Work to be completed
Among the entries below, tally each line containing "zielony"; respond with the total only.
--- --- ---
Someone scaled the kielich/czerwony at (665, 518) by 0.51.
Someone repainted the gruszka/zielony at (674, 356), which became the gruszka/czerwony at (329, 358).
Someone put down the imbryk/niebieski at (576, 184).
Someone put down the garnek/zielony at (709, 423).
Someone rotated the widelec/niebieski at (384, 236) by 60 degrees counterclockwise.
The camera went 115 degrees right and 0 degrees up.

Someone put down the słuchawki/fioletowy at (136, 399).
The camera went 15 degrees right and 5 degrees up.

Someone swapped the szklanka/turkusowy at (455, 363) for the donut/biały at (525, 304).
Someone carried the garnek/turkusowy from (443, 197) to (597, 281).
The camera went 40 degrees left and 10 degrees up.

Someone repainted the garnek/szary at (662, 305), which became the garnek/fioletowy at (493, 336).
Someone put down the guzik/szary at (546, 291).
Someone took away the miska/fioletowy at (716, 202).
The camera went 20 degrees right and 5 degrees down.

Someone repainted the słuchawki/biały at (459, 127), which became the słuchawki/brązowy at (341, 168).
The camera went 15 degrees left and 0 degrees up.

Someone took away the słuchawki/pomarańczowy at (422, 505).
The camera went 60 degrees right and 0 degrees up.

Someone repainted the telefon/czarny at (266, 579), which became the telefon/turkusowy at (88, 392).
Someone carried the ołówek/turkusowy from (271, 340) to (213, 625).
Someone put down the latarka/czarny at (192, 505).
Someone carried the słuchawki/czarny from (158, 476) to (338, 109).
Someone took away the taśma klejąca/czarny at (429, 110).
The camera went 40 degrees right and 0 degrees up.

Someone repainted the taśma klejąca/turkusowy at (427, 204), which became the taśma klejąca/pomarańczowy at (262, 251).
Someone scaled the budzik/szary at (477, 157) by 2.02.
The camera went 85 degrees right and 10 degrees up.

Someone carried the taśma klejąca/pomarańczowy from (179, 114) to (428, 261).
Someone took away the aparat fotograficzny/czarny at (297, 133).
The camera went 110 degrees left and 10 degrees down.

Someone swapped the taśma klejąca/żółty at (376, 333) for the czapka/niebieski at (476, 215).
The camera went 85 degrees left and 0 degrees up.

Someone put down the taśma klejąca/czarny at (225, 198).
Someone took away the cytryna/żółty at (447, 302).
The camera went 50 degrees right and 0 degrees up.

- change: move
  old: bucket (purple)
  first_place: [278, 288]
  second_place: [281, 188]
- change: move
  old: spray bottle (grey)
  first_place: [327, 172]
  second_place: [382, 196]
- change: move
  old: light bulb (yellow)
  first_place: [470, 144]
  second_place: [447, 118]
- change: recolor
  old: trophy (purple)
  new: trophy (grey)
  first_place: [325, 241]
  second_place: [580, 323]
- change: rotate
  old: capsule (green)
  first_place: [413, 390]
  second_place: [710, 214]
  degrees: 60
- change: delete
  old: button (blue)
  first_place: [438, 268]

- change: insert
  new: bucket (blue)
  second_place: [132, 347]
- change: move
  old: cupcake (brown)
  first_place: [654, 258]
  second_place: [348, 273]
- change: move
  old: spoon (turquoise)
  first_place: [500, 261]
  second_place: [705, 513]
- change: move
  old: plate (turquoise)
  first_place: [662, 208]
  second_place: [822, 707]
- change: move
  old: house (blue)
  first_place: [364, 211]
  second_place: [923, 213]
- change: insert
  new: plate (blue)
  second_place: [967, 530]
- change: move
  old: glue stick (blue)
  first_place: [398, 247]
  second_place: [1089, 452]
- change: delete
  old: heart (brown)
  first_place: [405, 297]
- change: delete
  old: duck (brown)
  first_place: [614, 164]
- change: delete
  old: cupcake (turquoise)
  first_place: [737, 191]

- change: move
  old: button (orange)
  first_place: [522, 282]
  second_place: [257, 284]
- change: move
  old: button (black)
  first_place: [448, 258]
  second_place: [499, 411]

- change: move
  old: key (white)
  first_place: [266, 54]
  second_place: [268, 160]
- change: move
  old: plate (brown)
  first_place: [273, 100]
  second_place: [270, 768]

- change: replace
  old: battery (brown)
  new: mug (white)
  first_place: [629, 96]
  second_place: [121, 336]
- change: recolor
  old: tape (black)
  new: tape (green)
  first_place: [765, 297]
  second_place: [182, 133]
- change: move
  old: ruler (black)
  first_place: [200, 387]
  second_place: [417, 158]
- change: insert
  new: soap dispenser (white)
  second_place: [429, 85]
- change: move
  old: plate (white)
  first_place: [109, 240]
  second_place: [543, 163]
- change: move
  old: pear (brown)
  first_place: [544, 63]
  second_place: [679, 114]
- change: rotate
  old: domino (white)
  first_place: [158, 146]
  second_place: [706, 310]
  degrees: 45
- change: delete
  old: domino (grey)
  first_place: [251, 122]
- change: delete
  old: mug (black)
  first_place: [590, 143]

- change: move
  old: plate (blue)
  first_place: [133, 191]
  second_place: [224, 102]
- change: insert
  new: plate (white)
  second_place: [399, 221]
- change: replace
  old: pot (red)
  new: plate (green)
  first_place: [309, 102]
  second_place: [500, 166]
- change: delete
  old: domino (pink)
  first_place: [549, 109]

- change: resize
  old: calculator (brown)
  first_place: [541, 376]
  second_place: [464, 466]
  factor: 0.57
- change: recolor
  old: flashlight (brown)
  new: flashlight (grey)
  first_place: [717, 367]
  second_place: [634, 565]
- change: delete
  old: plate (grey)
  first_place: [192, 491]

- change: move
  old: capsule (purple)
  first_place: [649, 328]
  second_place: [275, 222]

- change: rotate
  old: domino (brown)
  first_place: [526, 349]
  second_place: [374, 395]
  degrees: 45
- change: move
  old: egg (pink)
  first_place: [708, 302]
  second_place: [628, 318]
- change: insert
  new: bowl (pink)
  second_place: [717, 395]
--- --- ---
Response
2